What you need to do:
Could you repeat every entry below word for word, leaving out the pictures?
Segment Start: Information supplied
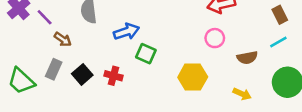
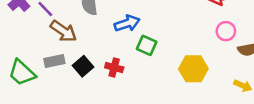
pink circle: (215, 38) -> (226, 31), moved
brown arrow: (63, 39) -> (63, 31), size x1.5
gray rectangle: (54, 69) -> (54, 61), turned 54

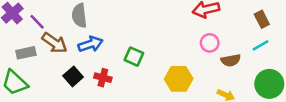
blue arrow: (127, 23) -> (90, 44), moved
gray rectangle: (54, 61) -> (26, 53), moved

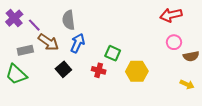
blue arrow: (90, 44) -> (78, 43), turned -48
red cross: (103, 78) -> (99, 70), moved
yellow hexagon: (179, 79) -> (137, 71), moved

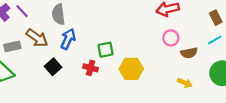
purple line: (34, 25) -> (22, 11), moved
green square: (113, 53) -> (106, 50), turned -35

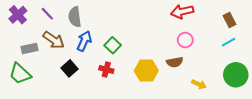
purple line: (22, 11) -> (47, 14), moved
green square: (106, 50) -> (113, 45), moved, turned -35
brown semicircle: (189, 53) -> (175, 62), moved

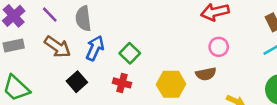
gray rectangle: (29, 48) -> (14, 46), moved

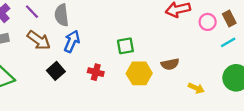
pink circle: (219, 47) -> (208, 22), moved
green square: (130, 53) -> (125, 46), moved, turned 36

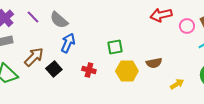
gray semicircle: (62, 15) -> (59, 20), turned -42
brown arrow: (39, 40) -> (34, 57), moved, turned -80
yellow arrow: (196, 88) -> (177, 84), turned -56

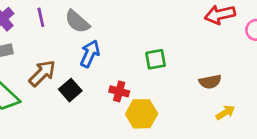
purple line: (33, 17) -> (41, 17), turned 32
yellow hexagon: (127, 71) -> (142, 114), moved
yellow arrow: (177, 84) -> (225, 112), moved

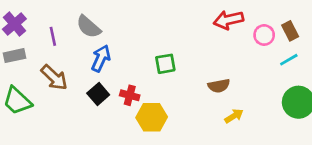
purple line: (41, 17) -> (53, 36), moved
brown arrow: (42, 73) -> (54, 78), turned 88
black square: (70, 90) -> (98, 94), moved

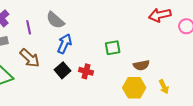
brown semicircle: (219, 86) -> (141, 65), moved
yellow arrow: (234, 116) -> (164, 87), turned 96
yellow hexagon: (152, 117) -> (134, 88), moved

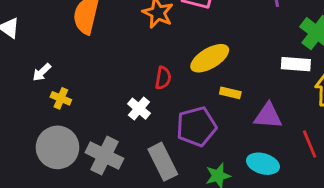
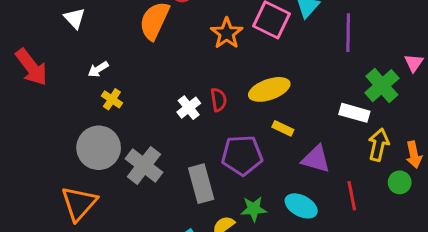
red semicircle: (163, 78) -> (219, 100), turned -30
white cross: (139, 109) -> (189, 108), moved

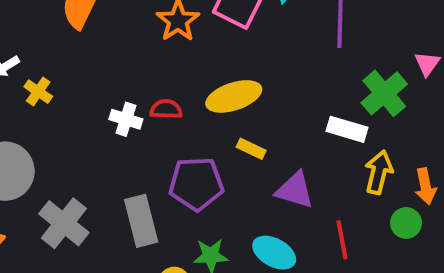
yellow cross: (112, 99) -> (38, 92), moved
red semicircle: (219, 100) -> (166, 109), turned -80
white cross: (189, 108) -> (126, 119), turned -35
gray cross: (144, 165) -> (64, 223), moved

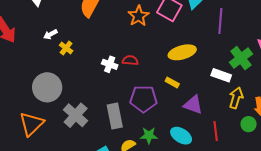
yellow ellipse: (234, 96) -> (182, 52), moved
Segment End: Information supplied
Exercise solution:
pink circle: (215, 38) -> (226, 31), moved
brown arrow: (63, 39) -> (63, 31), size x1.5
gray rectangle: (54, 69) -> (54, 61), turned 54

blue arrow: (127, 23) -> (90, 44), moved
gray rectangle: (54, 61) -> (26, 53), moved

blue arrow: (90, 44) -> (78, 43), turned -48
red cross: (103, 78) -> (99, 70), moved
yellow hexagon: (179, 79) -> (137, 71), moved

purple line: (34, 25) -> (22, 11), moved
green square: (113, 53) -> (106, 50), turned -35

purple line: (22, 11) -> (47, 14), moved
green square: (106, 50) -> (113, 45), moved, turned -35
brown semicircle: (189, 53) -> (175, 62), moved

gray rectangle: (29, 48) -> (14, 46), moved

pink circle: (219, 47) -> (208, 22), moved
green square: (130, 53) -> (125, 46), moved, turned 36

gray semicircle: (62, 15) -> (59, 20), turned -42
brown arrow: (39, 40) -> (34, 57), moved, turned -80
yellow arrow: (196, 88) -> (177, 84), turned -56

purple line: (33, 17) -> (41, 17), turned 32
yellow hexagon: (127, 71) -> (142, 114), moved
yellow arrow: (177, 84) -> (225, 112), moved

purple line: (41, 17) -> (53, 36), moved
brown arrow: (42, 73) -> (54, 78), turned 88
black square: (70, 90) -> (98, 94), moved

brown semicircle: (219, 86) -> (141, 65), moved
yellow arrow: (234, 116) -> (164, 87), turned 96
yellow hexagon: (152, 117) -> (134, 88), moved

red semicircle: (163, 78) -> (219, 100), turned -30
white cross: (139, 109) -> (189, 108), moved

yellow cross: (112, 99) -> (38, 92), moved
red semicircle: (219, 100) -> (166, 109), turned -80
white cross: (189, 108) -> (126, 119), turned -35
gray cross: (144, 165) -> (64, 223), moved

yellow ellipse: (234, 96) -> (182, 52), moved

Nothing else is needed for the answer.